→ **What is expected**:
Output the exact lines that start at the one containing "DIGITS: HT16K33 -> TM1650" and continue to the last line of the entries below; do not output pictures.

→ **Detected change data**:
▽

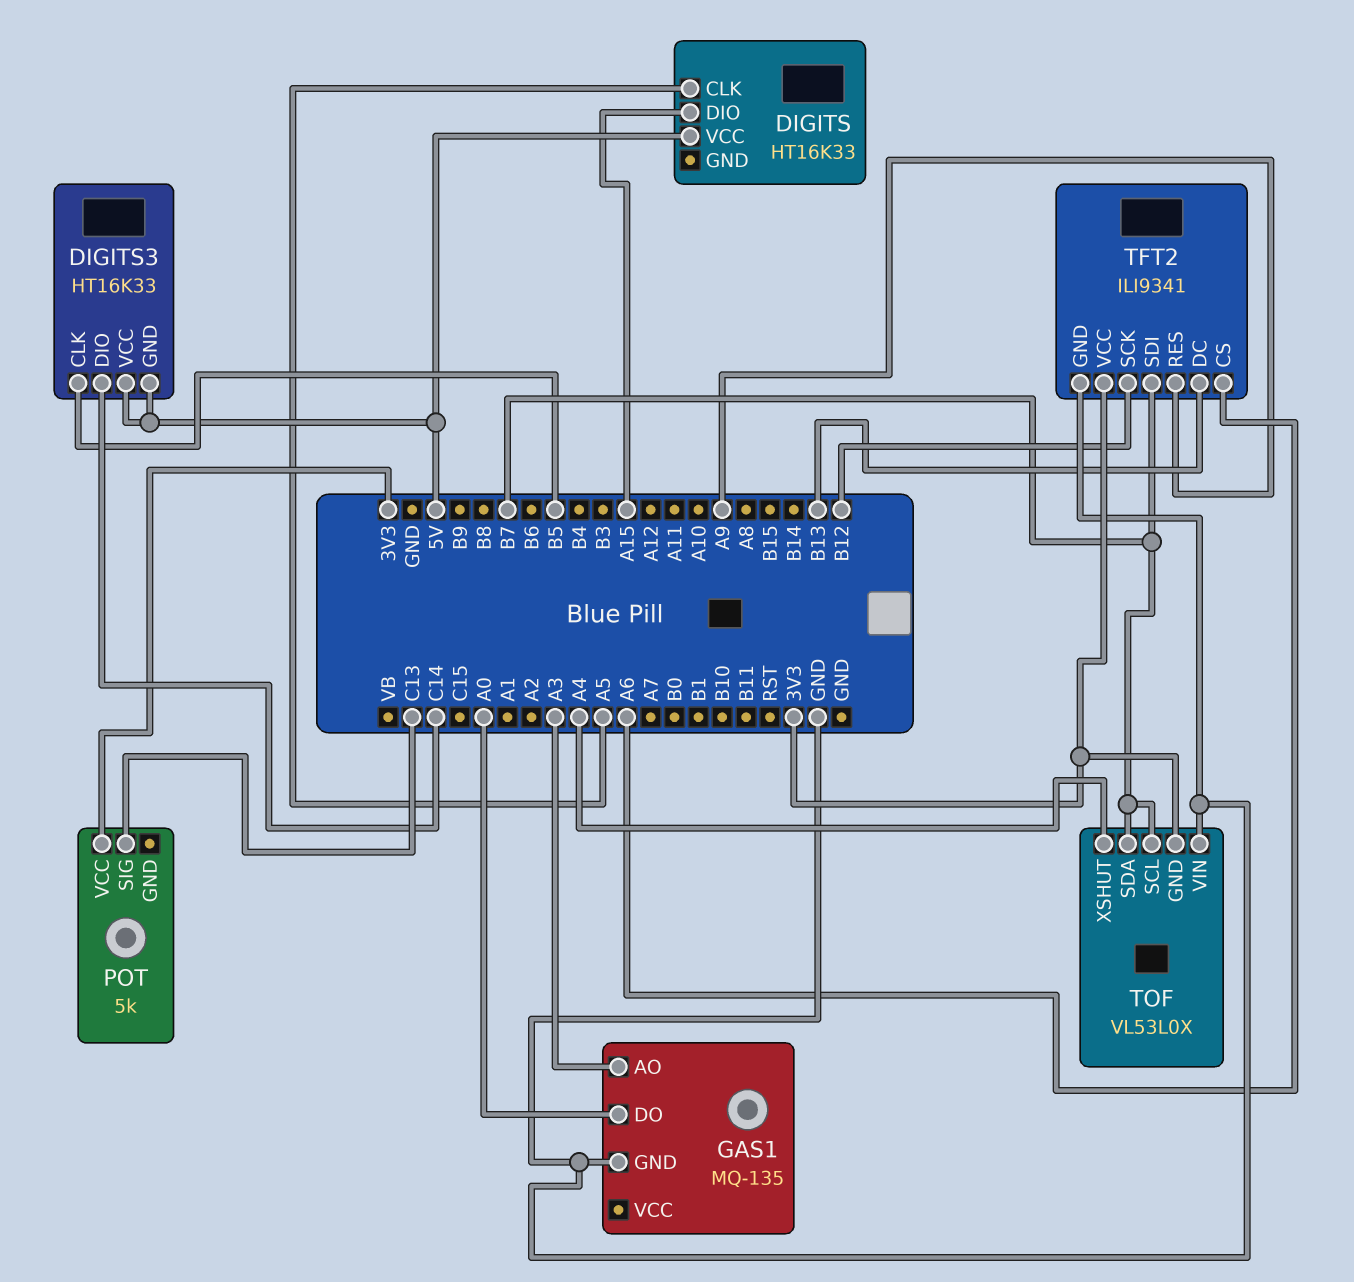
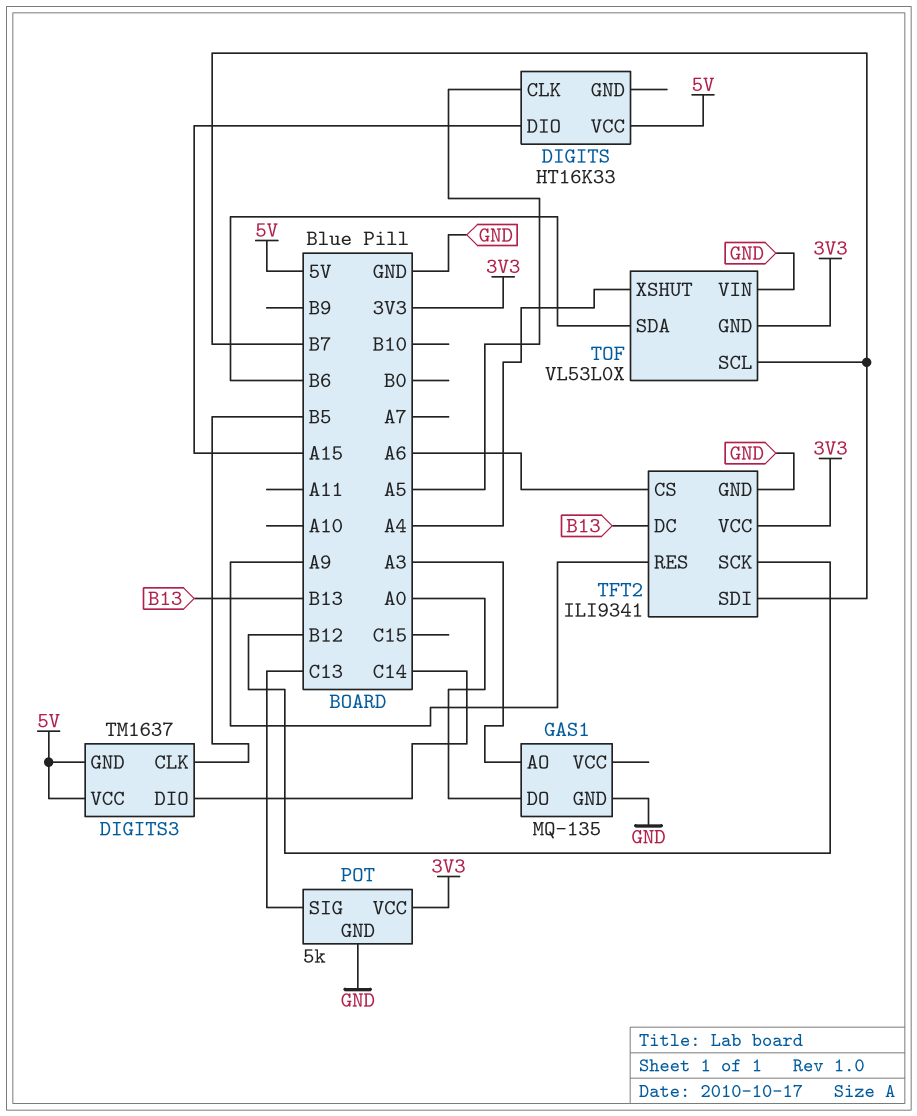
DIGITS3: HT16K33 -> TM1637
POT pin GND: none -> GND
TOF pin SDA: B7 -> B6

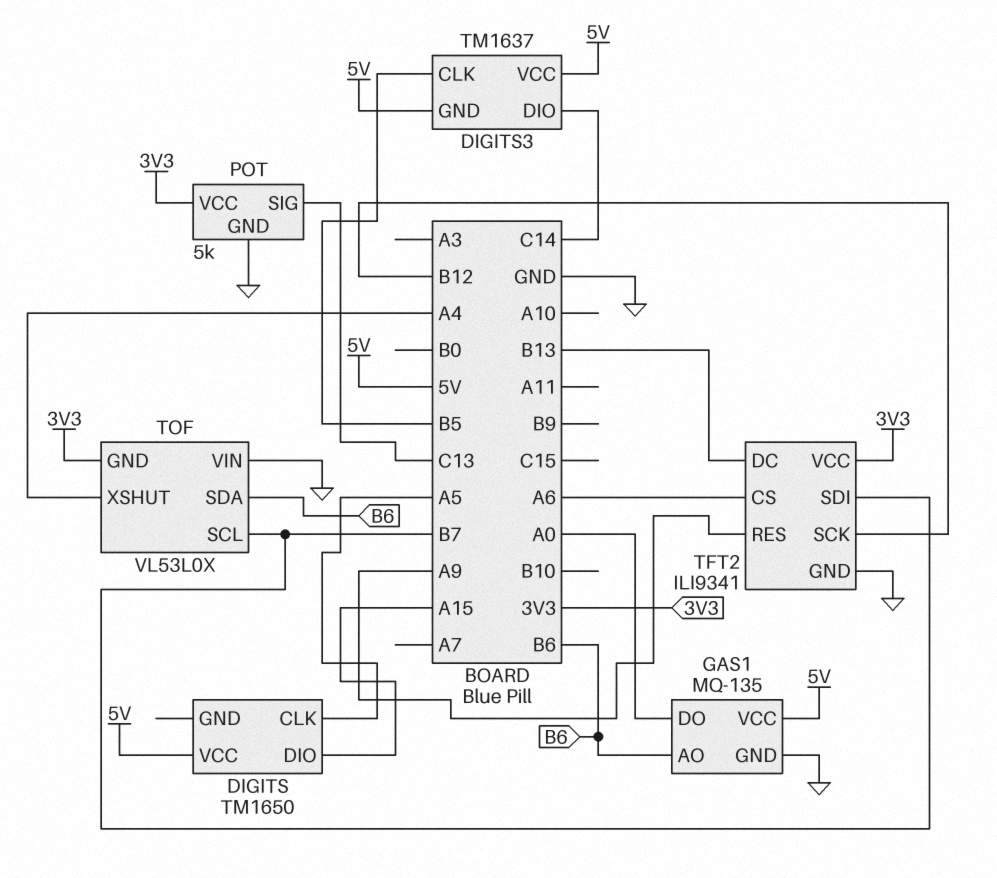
DIGITS: HT16K33 -> TM1650
GAS1 pin AO: A3 -> B6
GAS1 pin VCC: none -> 5V

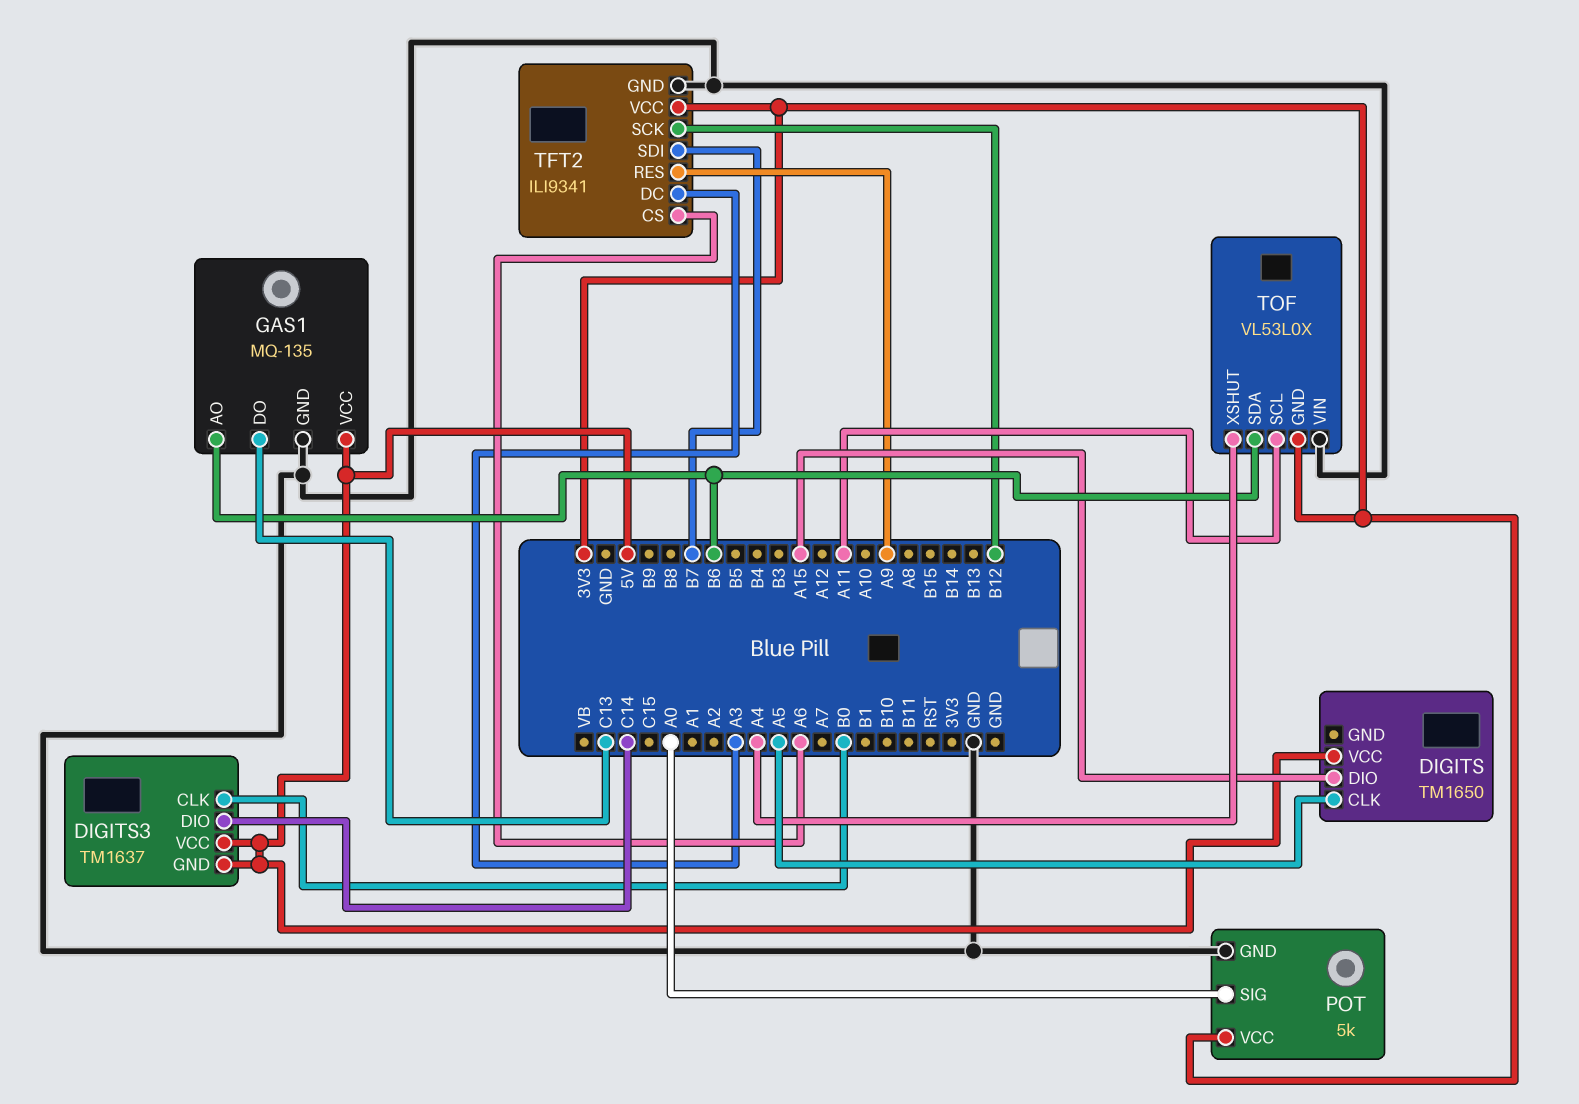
DIGITS3 pin CLK: B5 -> B0
GAS1 pin DO: A0 -> C13
POT pin SIG: C13 -> A0
TFT2 pin DC: B13 -> A3
TOF pin SCL: B7 -> A11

△

→ **Written answer**:
DIGITS: HT16K33 -> TM1650
GAS1 pin AO: A3 -> B6
GAS1 pin VCC: none -> 5V

DIGITS3 pin CLK: B5 -> B0
GAS1 pin DO: A0 -> C13
POT pin SIG: C13 -> A0
TFT2 pin DC: B13 -> A3
TOF pin SCL: B7 -> A11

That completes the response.